*Directions for this task*
Repeat verbatim what the listing holds, but not its pictures.

*Records for processing*
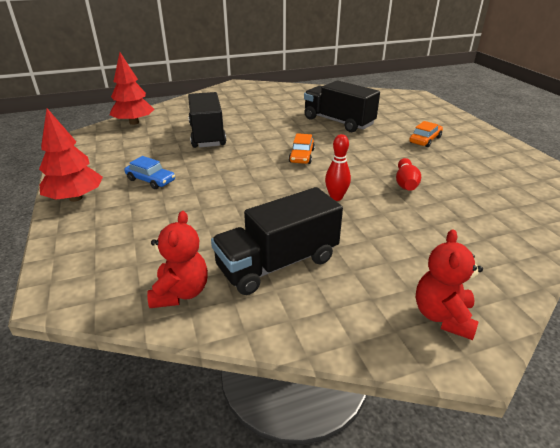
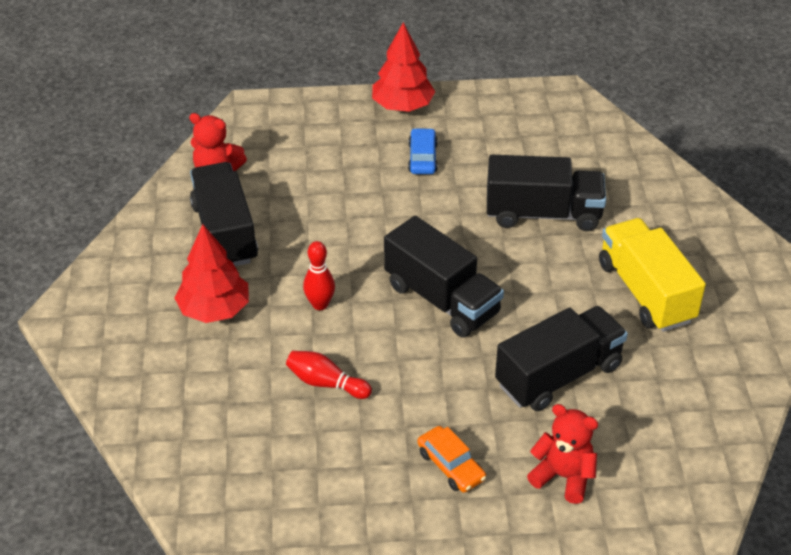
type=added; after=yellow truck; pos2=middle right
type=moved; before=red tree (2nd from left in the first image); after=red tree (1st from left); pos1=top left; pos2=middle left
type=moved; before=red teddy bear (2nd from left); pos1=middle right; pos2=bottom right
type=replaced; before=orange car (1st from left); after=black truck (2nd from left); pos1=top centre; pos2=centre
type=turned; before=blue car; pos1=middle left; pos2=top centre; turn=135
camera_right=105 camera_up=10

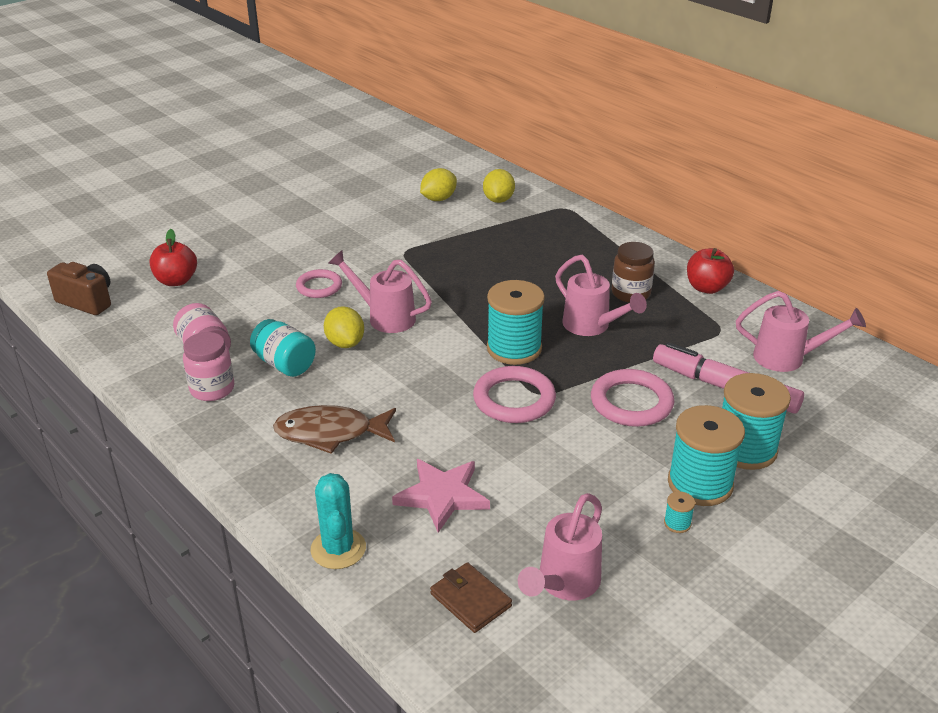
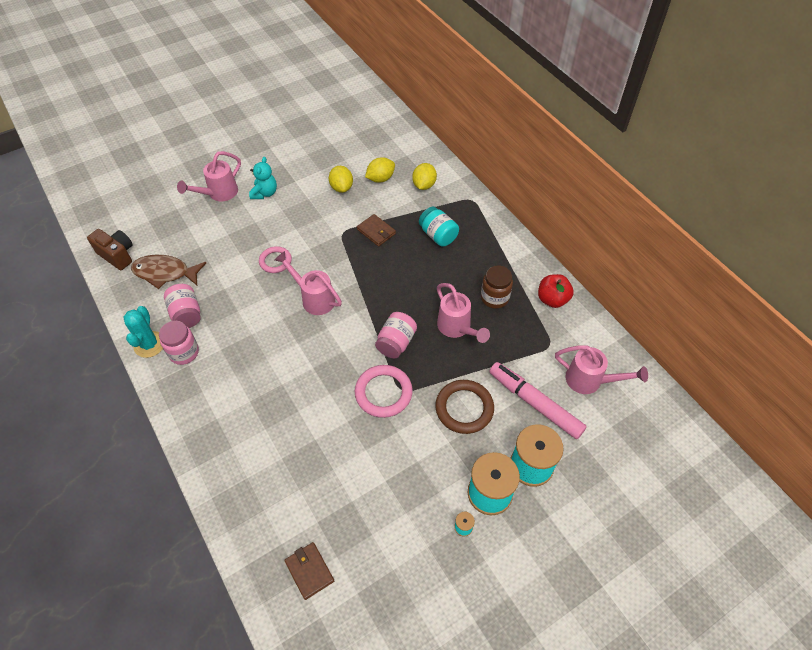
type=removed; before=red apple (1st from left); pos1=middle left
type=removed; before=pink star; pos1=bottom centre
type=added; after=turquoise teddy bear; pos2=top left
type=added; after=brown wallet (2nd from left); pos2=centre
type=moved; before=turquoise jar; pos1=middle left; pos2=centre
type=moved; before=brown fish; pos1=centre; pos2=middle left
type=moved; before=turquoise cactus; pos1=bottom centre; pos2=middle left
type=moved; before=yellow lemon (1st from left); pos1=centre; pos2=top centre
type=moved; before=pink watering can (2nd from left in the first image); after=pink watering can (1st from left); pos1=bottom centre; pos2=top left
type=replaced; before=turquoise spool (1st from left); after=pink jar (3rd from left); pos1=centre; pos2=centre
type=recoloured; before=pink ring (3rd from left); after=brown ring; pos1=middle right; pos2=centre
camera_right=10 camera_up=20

*Answer for the task*
type=added; after=yellow truck; pos2=middle right
type=moved; before=red tree (2nd from left in the first image); after=red tree (1st from left); pos1=top left; pos2=middle left
type=moved; before=red teddy bear (2nd from left); pos1=middle right; pos2=bottom right
type=replaced; before=orange car (1st from left); after=black truck (2nd from left); pos1=top centre; pos2=centre
type=turned; before=blue car; pos1=middle left; pos2=top centre; turn=135
camera_right=105 camera_up=10

type=removed; before=red apple (1st from left); pos1=middle left
type=removed; before=pink star; pos1=bottom centre
type=added; after=turquoise teddy bear; pos2=top left
type=added; after=brown wallet (2nd from left); pos2=centre
type=moved; before=turquoise jar; pos1=middle left; pos2=centre
type=moved; before=brown fish; pos1=centre; pos2=middle left
type=moved; before=turquoise cactus; pos1=bottom centre; pos2=middle left
type=moved; before=yellow lemon (1st from left); pos1=centre; pos2=top centre
type=moved; before=pink watering can (2nd from left in the first image); after=pink watering can (1st from left); pos1=bottom centre; pos2=top left
type=replaced; before=turquoise spool (1st from left); after=pink jar (3rd from left); pos1=centre; pos2=centre
type=recoloured; before=pink ring (3rd from left); after=brown ring; pos1=middle right; pos2=centre
camera_right=10 camera_up=20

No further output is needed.